Task goal: Produce a word-for-word copy of the data that follows, excluding images.

Supplied data:
○ ○ ○ ○ ○ ○ ○
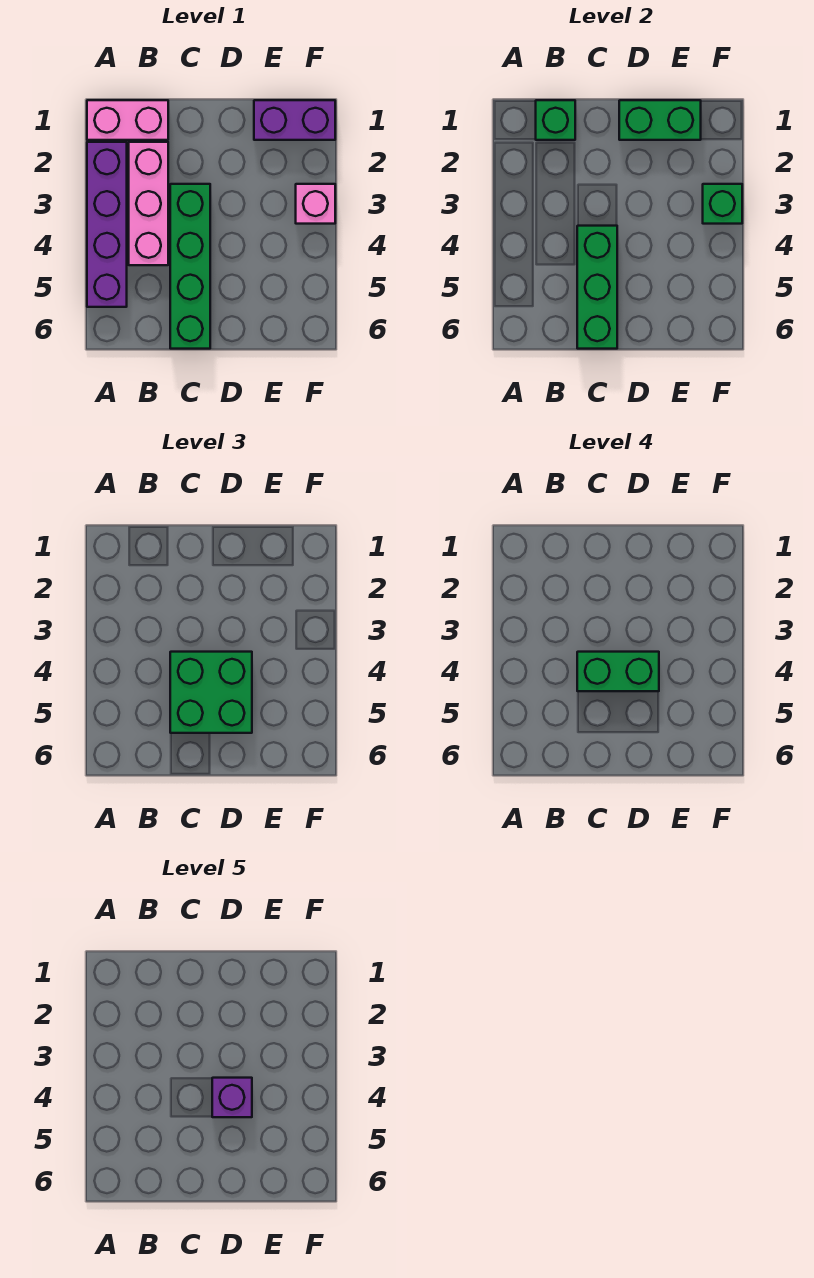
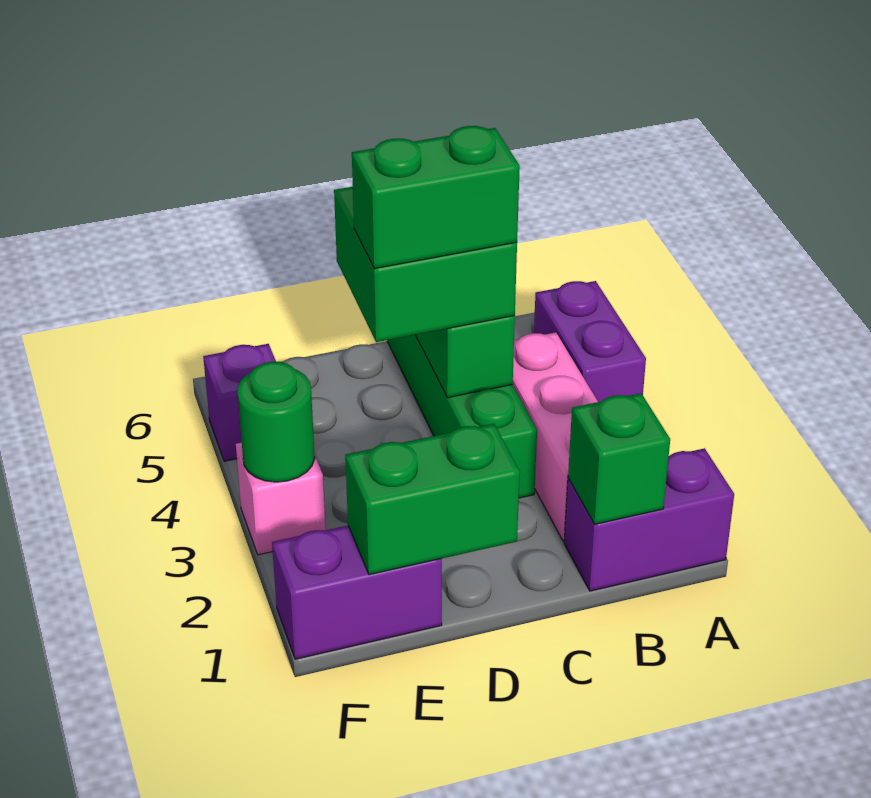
pink brick A1:B1 level 1 -> purple brick A1:B1 level 1
purple brick A2:A5 level 1 -> purple brick A4:A5 level 1
purple brick D4 level 5 -> purple brick F5 level 1
green brick F3 level 2 -> green round brick F3 level 2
○ ○ ○ ○ ○ ○ ○
Task result:
pink brick A1:B1 level 1 -> purple brick A1:B1 level 1
purple brick A2:A5 level 1 -> purple brick A4:A5 level 1
purple brick D4 level 5 -> purple brick F5 level 1
green brick F3 level 2 -> green round brick F3 level 2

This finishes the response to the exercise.